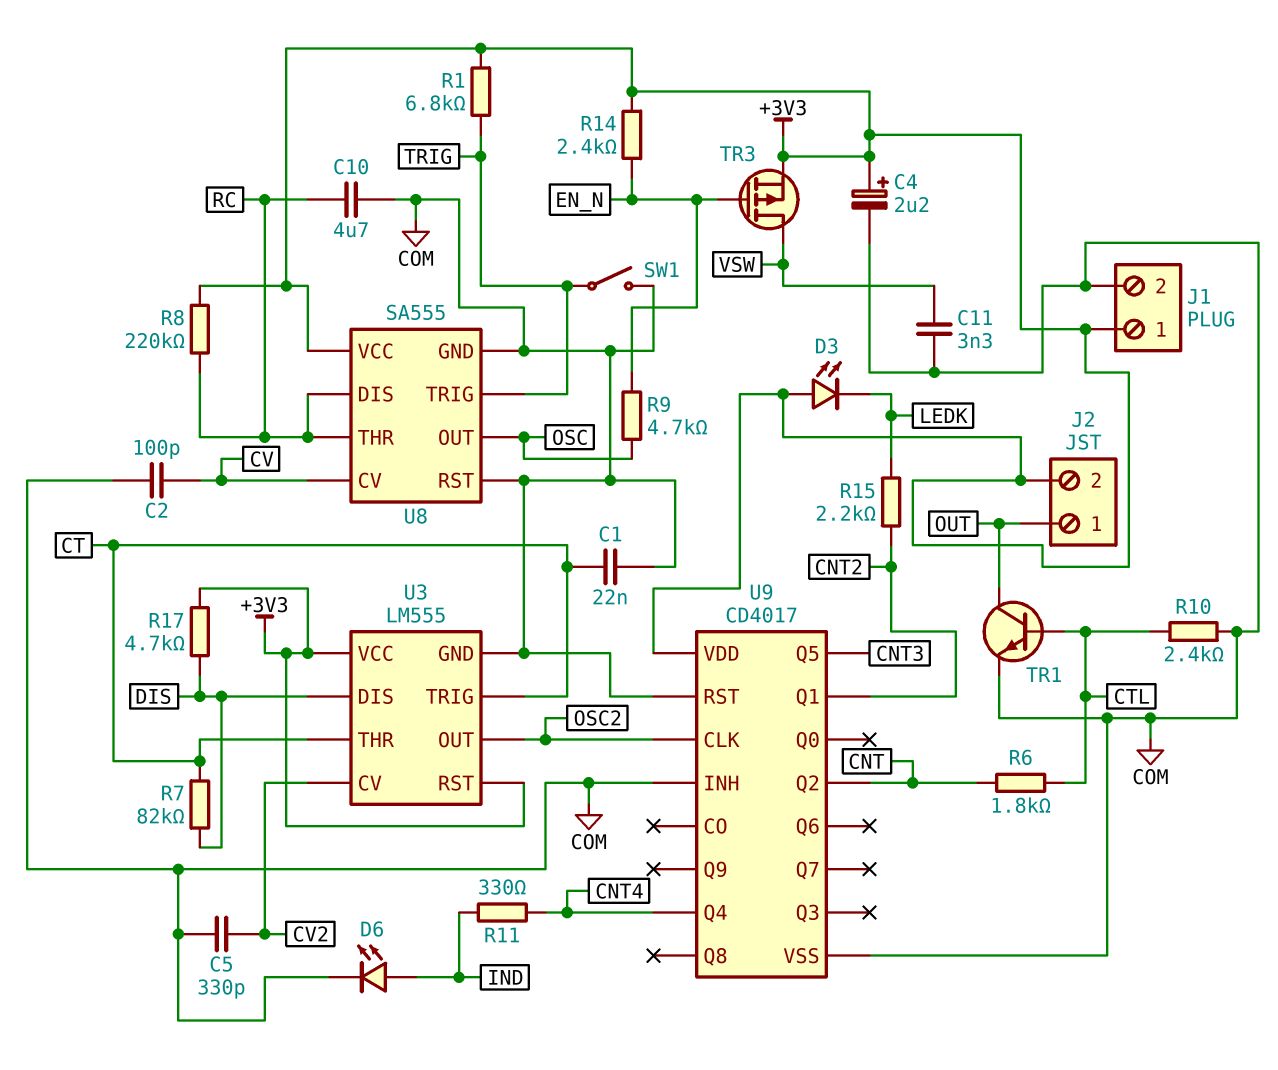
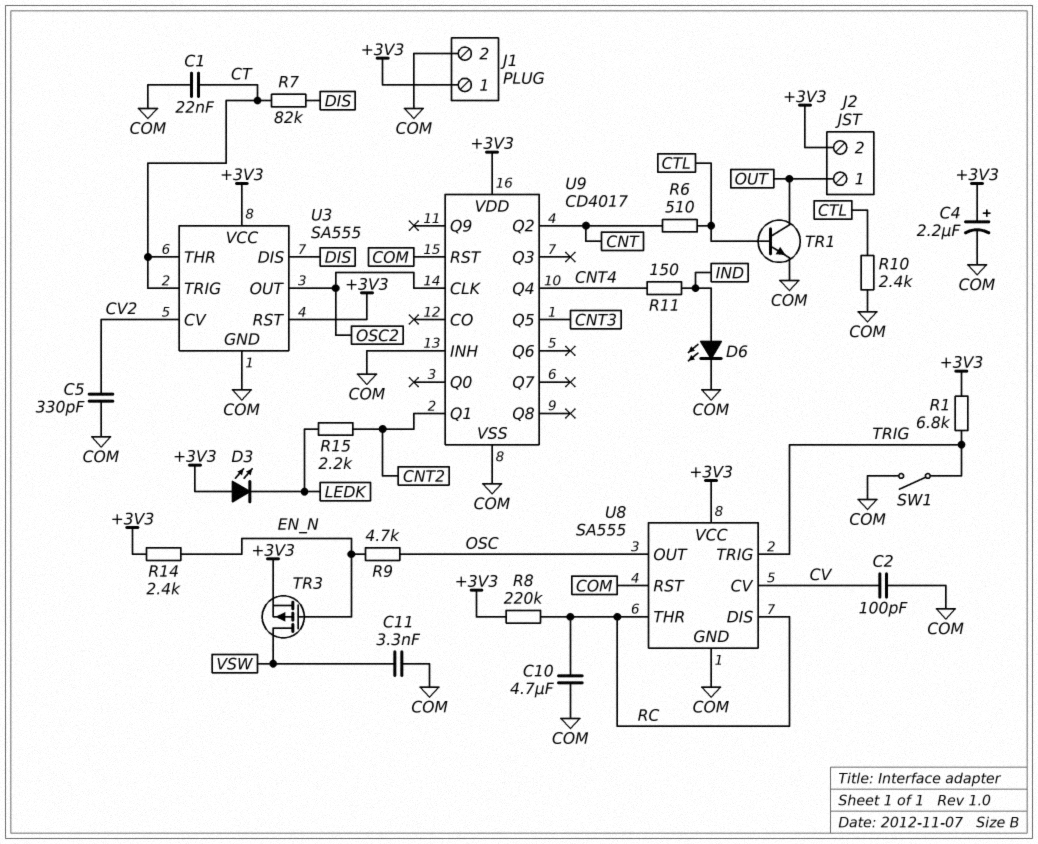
R6: 1.8k (CNT, CTL) -> 510 (CNT, CTL)
R11: 330 (CNT4, IND) -> 150 (CNT4, IND)
R17: 4.7k (+3V3, DIS) -> none
U3: LM555 -> SA555

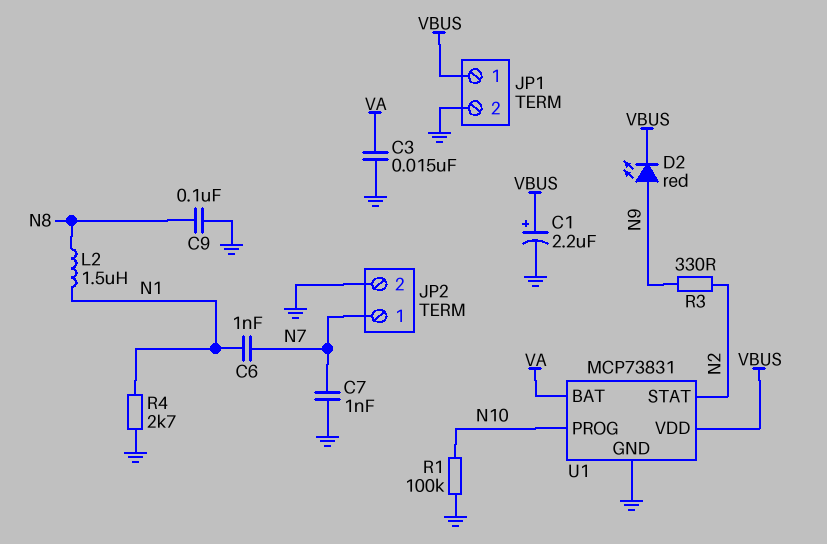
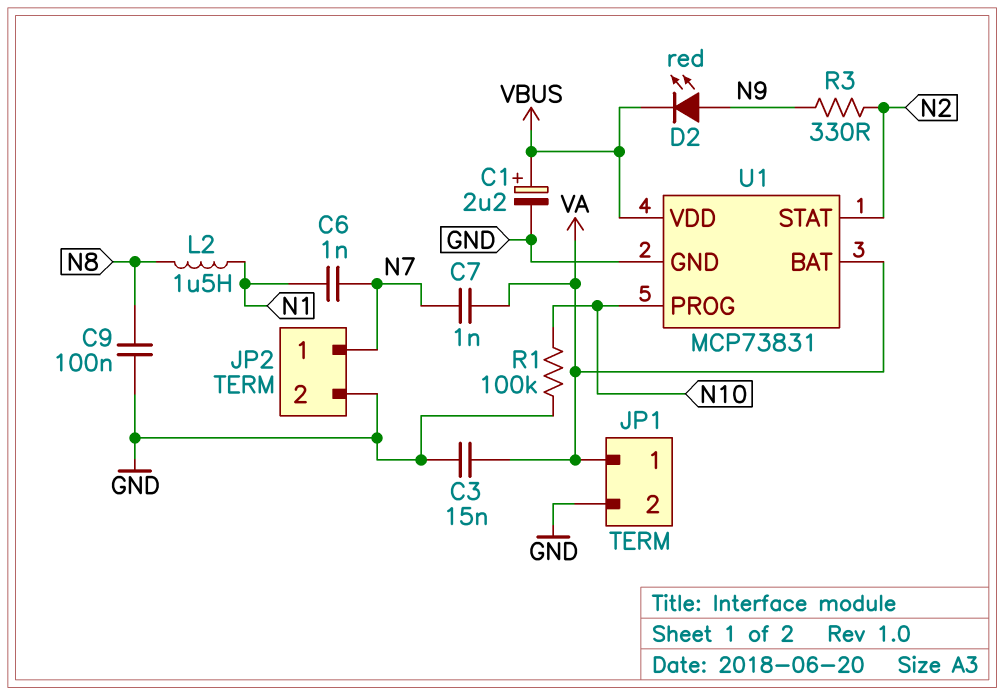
C7: 1nF (GND, N7) -> 1nF (N7, VA)
JP1 pin 1: VBUS -> VA
R4: 2.7k (GND, N1) -> none

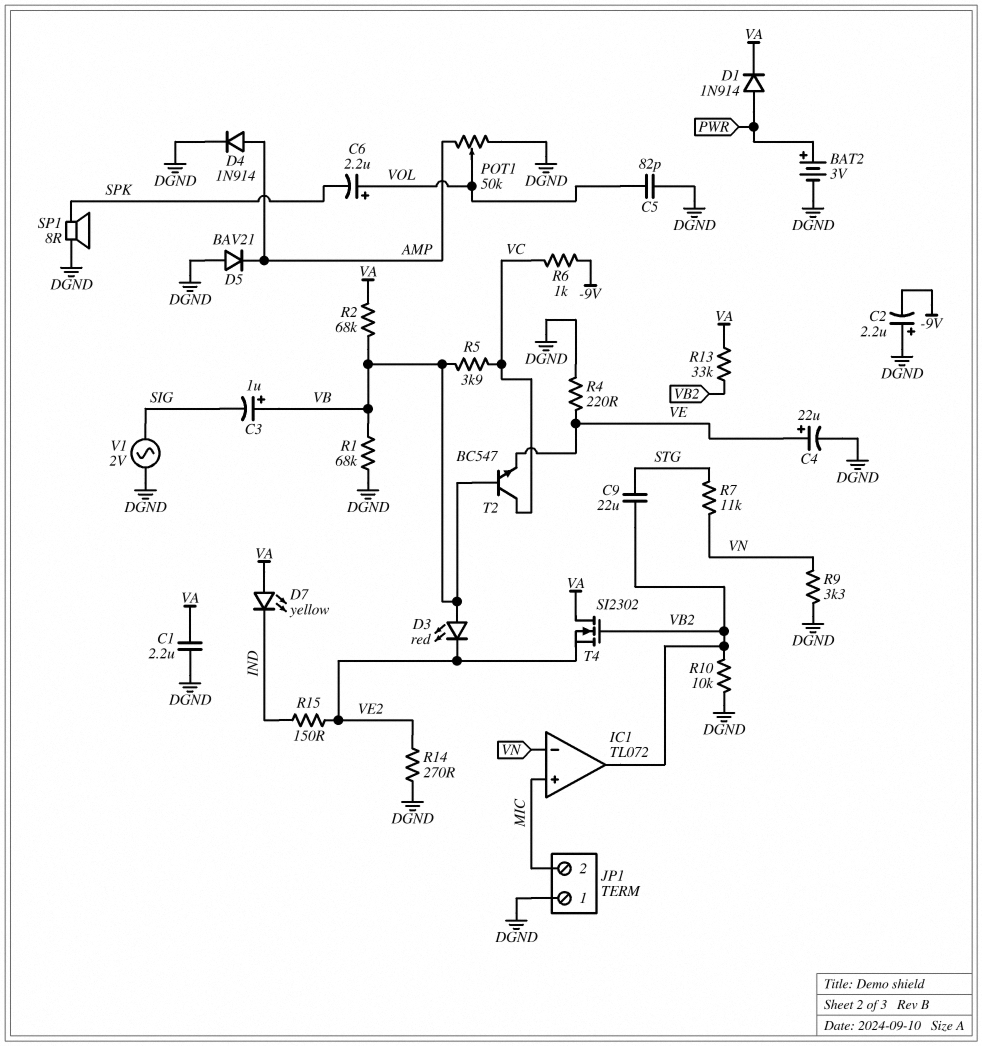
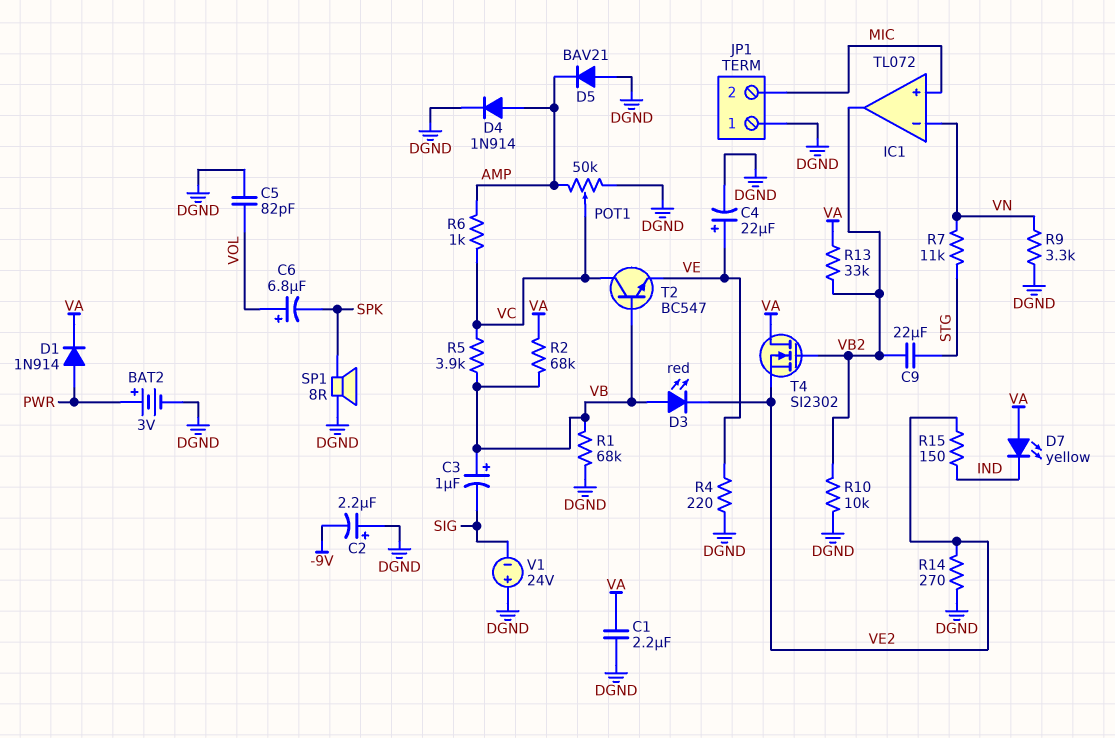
C6: 2.2uF (plus VOL, minus SPK) -> 6.8uF (plus VOL, minus SPK)
POT1: 50k (AMP, DGND, wiper VOL) -> 50k (AMP, DGND, wiper VC)
R6: 1k (-9V, VC) -> 1k (AMP, VC)
V1: AC 2V (DGND, SIG) -> 24V (plus DGND, minus SIG)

PROBLEM TO WORK ON:
From the first line to the last, set down the records exactly, leaving out images.

RESPONSE AREA:
R6: 1.8k (CNT, CTL) -> 510 (CNT, CTL)
R11: 330 (CNT4, IND) -> 150 (CNT4, IND)
R17: 4.7k (+3V3, DIS) -> none
U3: LM555 -> SA555

C7: 1nF (GND, N7) -> 1nF (N7, VA)
JP1 pin 1: VBUS -> VA
R4: 2.7k (GND, N1) -> none

C6: 2.2uF (plus VOL, minus SPK) -> 6.8uF (plus VOL, minus SPK)
POT1: 50k (AMP, DGND, wiper VOL) -> 50k (AMP, DGND, wiper VC)
R6: 1k (-9V, VC) -> 1k (AMP, VC)
V1: AC 2V (DGND, SIG) -> 24V (plus DGND, minus SIG)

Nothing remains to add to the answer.